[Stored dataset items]
───

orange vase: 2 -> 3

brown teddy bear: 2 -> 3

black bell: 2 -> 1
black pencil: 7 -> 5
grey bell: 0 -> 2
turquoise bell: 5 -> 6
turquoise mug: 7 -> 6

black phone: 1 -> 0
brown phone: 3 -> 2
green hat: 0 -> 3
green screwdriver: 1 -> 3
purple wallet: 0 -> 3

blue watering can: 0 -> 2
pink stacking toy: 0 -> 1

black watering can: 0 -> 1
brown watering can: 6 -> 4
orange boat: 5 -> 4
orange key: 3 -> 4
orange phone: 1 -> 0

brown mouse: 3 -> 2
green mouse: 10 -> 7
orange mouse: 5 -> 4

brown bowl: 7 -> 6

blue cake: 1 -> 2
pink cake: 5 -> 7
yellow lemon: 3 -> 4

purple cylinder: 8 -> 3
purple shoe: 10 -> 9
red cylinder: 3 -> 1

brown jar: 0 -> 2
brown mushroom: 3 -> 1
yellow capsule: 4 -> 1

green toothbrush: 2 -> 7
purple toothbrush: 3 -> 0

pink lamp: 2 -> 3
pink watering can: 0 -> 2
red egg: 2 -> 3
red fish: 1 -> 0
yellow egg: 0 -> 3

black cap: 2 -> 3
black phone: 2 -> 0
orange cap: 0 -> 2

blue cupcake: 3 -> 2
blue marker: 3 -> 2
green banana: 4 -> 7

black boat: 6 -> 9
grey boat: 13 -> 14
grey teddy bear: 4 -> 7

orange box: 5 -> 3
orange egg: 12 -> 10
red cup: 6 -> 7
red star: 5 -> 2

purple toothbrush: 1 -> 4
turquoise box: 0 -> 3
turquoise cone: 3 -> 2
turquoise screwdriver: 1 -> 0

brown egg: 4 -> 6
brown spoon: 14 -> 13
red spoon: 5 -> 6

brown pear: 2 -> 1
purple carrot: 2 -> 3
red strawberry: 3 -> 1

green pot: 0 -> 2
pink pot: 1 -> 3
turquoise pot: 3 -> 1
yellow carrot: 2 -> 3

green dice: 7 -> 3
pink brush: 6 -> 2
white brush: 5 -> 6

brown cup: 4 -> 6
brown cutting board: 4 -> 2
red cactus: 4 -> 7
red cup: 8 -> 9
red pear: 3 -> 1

───

Assignment:
All of the records above need to be copied exactly.

Reply:
orange vase: 2 -> 3

brown teddy bear: 2 -> 3

black bell: 2 -> 1
black pencil: 7 -> 5
grey bell: 0 -> 2
turquoise bell: 5 -> 6
turquoise mug: 7 -> 6

black phone: 1 -> 0
brown phone: 3 -> 2
green hat: 0 -> 3
green screwdriver: 1 -> 3
purple wallet: 0 -> 3

blue watering can: 0 -> 2
pink stacking toy: 0 -> 1

black watering can: 0 -> 1
brown watering can: 6 -> 4
orange boat: 5 -> 4
orange key: 3 -> 4
orange phone: 1 -> 0

brown mouse: 3 -> 2
green mouse: 10 -> 7
orange mouse: 5 -> 4

brown bowl: 7 -> 6

blue cake: 1 -> 2
pink cake: 5 -> 7
yellow lemon: 3 -> 4

purple cylinder: 8 -> 3
purple shoe: 10 -> 9
red cylinder: 3 -> 1

brown jar: 0 -> 2
brown mushroom: 3 -> 1
yellow capsule: 4 -> 1

green toothbrush: 2 -> 7
purple toothbrush: 3 -> 0

pink lamp: 2 -> 3
pink watering can: 0 -> 2
red egg: 2 -> 3
red fish: 1 -> 0
yellow egg: 0 -> 3

black cap: 2 -> 3
black phone: 2 -> 0
orange cap: 0 -> 2

blue cupcake: 3 -> 2
blue marker: 3 -> 2
green banana: 4 -> 7

black boat: 6 -> 9
grey boat: 13 -> 14
grey teddy bear: 4 -> 7

orange box: 5 -> 3
orange egg: 12 -> 10
red cup: 6 -> 7
red star: 5 -> 2

purple toothbrush: 1 -> 4
turquoise box: 0 -> 3
turquoise cone: 3 -> 2
turquoise screwdriver: 1 -> 0

brown egg: 4 -> 6
brown spoon: 14 -> 13
red spoon: 5 -> 6

brown pear: 2 -> 1
purple carrot: 2 -> 3
red strawberry: 3 -> 1

green pot: 0 -> 2
pink pot: 1 -> 3
turquoise pot: 3 -> 1
yellow carrot: 2 -> 3

green dice: 7 -> 3
pink brush: 6 -> 2
white brush: 5 -> 6

brown cup: 4 -> 6
brown cutting board: 4 -> 2
red cactus: 4 -> 7
red cup: 8 -> 9
red pear: 3 -> 1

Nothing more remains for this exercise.